(EXERCISE DETAILS): Give the records again in full, exactly as they are.

(INPUT):
☆ ☆ ☆ ☆ ☆ ☆ ☆
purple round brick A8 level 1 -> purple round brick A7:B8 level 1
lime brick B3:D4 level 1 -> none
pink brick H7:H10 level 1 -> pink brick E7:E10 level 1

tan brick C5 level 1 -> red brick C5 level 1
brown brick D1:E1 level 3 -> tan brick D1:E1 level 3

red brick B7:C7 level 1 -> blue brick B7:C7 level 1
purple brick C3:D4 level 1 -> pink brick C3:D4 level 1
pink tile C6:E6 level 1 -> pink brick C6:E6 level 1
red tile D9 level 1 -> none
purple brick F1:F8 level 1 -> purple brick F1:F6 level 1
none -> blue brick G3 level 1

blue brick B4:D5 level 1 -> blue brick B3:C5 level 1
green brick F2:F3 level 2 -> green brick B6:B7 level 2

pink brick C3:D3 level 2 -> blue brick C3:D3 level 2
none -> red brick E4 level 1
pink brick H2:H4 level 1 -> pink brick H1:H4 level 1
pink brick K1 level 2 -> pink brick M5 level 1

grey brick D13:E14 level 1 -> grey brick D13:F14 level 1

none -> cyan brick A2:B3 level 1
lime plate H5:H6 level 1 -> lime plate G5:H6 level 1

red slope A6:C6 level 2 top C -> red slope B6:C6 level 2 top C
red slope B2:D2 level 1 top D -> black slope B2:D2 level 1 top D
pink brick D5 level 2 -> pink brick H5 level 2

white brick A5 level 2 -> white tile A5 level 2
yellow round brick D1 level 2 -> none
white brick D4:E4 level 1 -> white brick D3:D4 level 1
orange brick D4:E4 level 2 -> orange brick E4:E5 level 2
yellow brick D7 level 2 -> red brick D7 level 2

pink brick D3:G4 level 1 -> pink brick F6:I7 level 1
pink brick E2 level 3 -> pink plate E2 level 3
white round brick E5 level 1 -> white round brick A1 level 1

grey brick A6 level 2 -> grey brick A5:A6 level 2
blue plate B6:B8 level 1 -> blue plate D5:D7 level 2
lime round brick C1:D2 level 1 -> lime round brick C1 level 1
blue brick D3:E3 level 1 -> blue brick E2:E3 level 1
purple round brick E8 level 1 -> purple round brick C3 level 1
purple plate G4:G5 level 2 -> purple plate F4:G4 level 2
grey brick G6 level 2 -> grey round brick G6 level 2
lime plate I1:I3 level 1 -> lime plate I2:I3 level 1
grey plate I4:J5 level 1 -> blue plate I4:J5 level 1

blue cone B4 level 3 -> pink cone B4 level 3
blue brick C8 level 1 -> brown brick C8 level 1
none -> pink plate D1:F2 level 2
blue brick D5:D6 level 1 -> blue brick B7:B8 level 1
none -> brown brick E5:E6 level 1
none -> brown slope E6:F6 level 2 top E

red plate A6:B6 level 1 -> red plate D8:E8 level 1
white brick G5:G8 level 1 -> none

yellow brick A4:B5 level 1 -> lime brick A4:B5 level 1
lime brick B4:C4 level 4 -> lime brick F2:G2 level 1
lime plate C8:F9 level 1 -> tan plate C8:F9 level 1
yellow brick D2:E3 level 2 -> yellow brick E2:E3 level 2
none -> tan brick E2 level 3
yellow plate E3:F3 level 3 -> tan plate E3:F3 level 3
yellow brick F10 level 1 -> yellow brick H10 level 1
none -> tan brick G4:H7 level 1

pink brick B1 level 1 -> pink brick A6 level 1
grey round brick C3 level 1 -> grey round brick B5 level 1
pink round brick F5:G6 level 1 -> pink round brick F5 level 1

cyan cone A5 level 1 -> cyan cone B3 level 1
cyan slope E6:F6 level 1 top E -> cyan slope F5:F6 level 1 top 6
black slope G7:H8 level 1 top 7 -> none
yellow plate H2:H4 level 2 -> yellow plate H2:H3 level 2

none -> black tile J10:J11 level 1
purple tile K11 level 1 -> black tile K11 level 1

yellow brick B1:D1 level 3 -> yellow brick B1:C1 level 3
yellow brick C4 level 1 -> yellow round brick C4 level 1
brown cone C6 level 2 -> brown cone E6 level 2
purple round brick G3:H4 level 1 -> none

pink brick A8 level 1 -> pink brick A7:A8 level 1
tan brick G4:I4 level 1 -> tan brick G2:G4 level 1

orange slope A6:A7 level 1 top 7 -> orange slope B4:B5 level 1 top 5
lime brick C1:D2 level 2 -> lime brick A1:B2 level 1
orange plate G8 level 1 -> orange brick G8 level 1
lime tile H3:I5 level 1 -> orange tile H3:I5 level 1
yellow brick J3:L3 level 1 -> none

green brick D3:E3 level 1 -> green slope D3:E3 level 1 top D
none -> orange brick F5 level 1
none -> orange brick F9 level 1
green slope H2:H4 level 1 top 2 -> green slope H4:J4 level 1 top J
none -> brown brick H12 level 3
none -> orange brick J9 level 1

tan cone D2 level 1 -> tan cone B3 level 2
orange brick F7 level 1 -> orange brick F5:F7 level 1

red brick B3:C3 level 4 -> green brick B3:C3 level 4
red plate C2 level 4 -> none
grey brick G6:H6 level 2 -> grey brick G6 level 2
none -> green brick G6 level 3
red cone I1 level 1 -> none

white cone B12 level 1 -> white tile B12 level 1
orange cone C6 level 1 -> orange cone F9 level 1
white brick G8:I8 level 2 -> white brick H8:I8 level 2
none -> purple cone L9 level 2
☆ ☆ ☆ ☆ ☆ ☆ ☆
(RESPONSE):
purple round brick A8 level 1 -> purple round brick A7:B8 level 1
lime brick B3:D4 level 1 -> none
pink brick H7:H10 level 1 -> pink brick E7:E10 level 1

tan brick C5 level 1 -> red brick C5 level 1
brown brick D1:E1 level 3 -> tan brick D1:E1 level 3

red brick B7:C7 level 1 -> blue brick B7:C7 level 1
purple brick C3:D4 level 1 -> pink brick C3:D4 level 1
pink tile C6:E6 level 1 -> pink brick C6:E6 level 1
red tile D9 level 1 -> none
purple brick F1:F8 level 1 -> purple brick F1:F6 level 1
none -> blue brick G3 level 1

blue brick B4:D5 level 1 -> blue brick B3:C5 level 1
green brick F2:F3 level 2 -> green brick B6:B7 level 2

pink brick C3:D3 level 2 -> blue brick C3:D3 level 2
none -> red brick E4 level 1
pink brick H2:H4 level 1 -> pink brick H1:H4 level 1
pink brick K1 level 2 -> pink brick M5 level 1

grey brick D13:E14 level 1 -> grey brick D13:F14 level 1

none -> cyan brick A2:B3 level 1
lime plate H5:H6 level 1 -> lime plate G5:H6 level 1

red slope A6:C6 level 2 top C -> red slope B6:C6 level 2 top C
red slope B2:D2 level 1 top D -> black slope B2:D2 level 1 top D
pink brick D5 level 2 -> pink brick H5 level 2

white brick A5 level 2 -> white tile A5 level 2
yellow round brick D1 level 2 -> none
white brick D4:E4 level 1 -> white brick D3:D4 level 1
orange brick D4:E4 level 2 -> orange brick E4:E5 level 2
yellow brick D7 level 2 -> red brick D7 level 2

pink brick D3:G4 level 1 -> pink brick F6:I7 level 1
pink brick E2 level 3 -> pink plate E2 level 3
white round brick E5 level 1 -> white round brick A1 level 1

grey brick A6 level 2 -> grey brick A5:A6 level 2
blue plate B6:B8 level 1 -> blue plate D5:D7 level 2
lime round brick C1:D2 level 1 -> lime round brick C1 level 1
blue brick D3:E3 level 1 -> blue brick E2:E3 level 1
purple round brick E8 level 1 -> purple round brick C3 level 1
purple plate G4:G5 level 2 -> purple plate F4:G4 level 2
grey brick G6 level 2 -> grey round brick G6 level 2
lime plate I1:I3 level 1 -> lime plate I2:I3 level 1
grey plate I4:J5 level 1 -> blue plate I4:J5 level 1

blue cone B4 level 3 -> pink cone B4 level 3
blue brick C8 level 1 -> brown brick C8 level 1
none -> pink plate D1:F2 level 2
blue brick D5:D6 level 1 -> blue brick B7:B8 level 1
none -> brown brick E5:E6 level 1
none -> brown slope E6:F6 level 2 top E

red plate A6:B6 level 1 -> red plate D8:E8 level 1
white brick G5:G8 level 1 -> none

yellow brick A4:B5 level 1 -> lime brick A4:B5 level 1
lime brick B4:C4 level 4 -> lime brick F2:G2 level 1
lime plate C8:F9 level 1 -> tan plate C8:F9 level 1
yellow brick D2:E3 level 2 -> yellow brick E2:E3 level 2
none -> tan brick E2 level 3
yellow plate E3:F3 level 3 -> tan plate E3:F3 level 3
yellow brick F10 level 1 -> yellow brick H10 level 1
none -> tan brick G4:H7 level 1

pink brick B1 level 1 -> pink brick A6 level 1
grey round brick C3 level 1 -> grey round brick B5 level 1
pink round brick F5:G6 level 1 -> pink round brick F5 level 1

cyan cone A5 level 1 -> cyan cone B3 level 1
cyan slope E6:F6 level 1 top E -> cyan slope F5:F6 level 1 top 6
black slope G7:H8 level 1 top 7 -> none
yellow plate H2:H4 level 2 -> yellow plate H2:H3 level 2

none -> black tile J10:J11 level 1
purple tile K11 level 1 -> black tile K11 level 1

yellow brick B1:D1 level 3 -> yellow brick B1:C1 level 3
yellow brick C4 level 1 -> yellow round brick C4 level 1
brown cone C6 level 2 -> brown cone E6 level 2
purple round brick G3:H4 level 1 -> none

pink brick A8 level 1 -> pink brick A7:A8 level 1
tan brick G4:I4 level 1 -> tan brick G2:G4 level 1

orange slope A6:A7 level 1 top 7 -> orange slope B4:B5 level 1 top 5
lime brick C1:D2 level 2 -> lime brick A1:B2 level 1
orange plate G8 level 1 -> orange brick G8 level 1
lime tile H3:I5 level 1 -> orange tile H3:I5 level 1
yellow brick J3:L3 level 1 -> none

green brick D3:E3 level 1 -> green slope D3:E3 level 1 top D
none -> orange brick F5 level 1
none -> orange brick F9 level 1
green slope H2:H4 level 1 top 2 -> green slope H4:J4 level 1 top J
none -> brown brick H12 level 3
none -> orange brick J9 level 1

tan cone D2 level 1 -> tan cone B3 level 2
orange brick F7 level 1 -> orange brick F5:F7 level 1

red brick B3:C3 level 4 -> green brick B3:C3 level 4
red plate C2 level 4 -> none
grey brick G6:H6 level 2 -> grey brick G6 level 2
none -> green brick G6 level 3
red cone I1 level 1 -> none

white cone B12 level 1 -> white tile B12 level 1
orange cone C6 level 1 -> orange cone F9 level 1
white brick G8:I8 level 2 -> white brick H8:I8 level 2
none -> purple cone L9 level 2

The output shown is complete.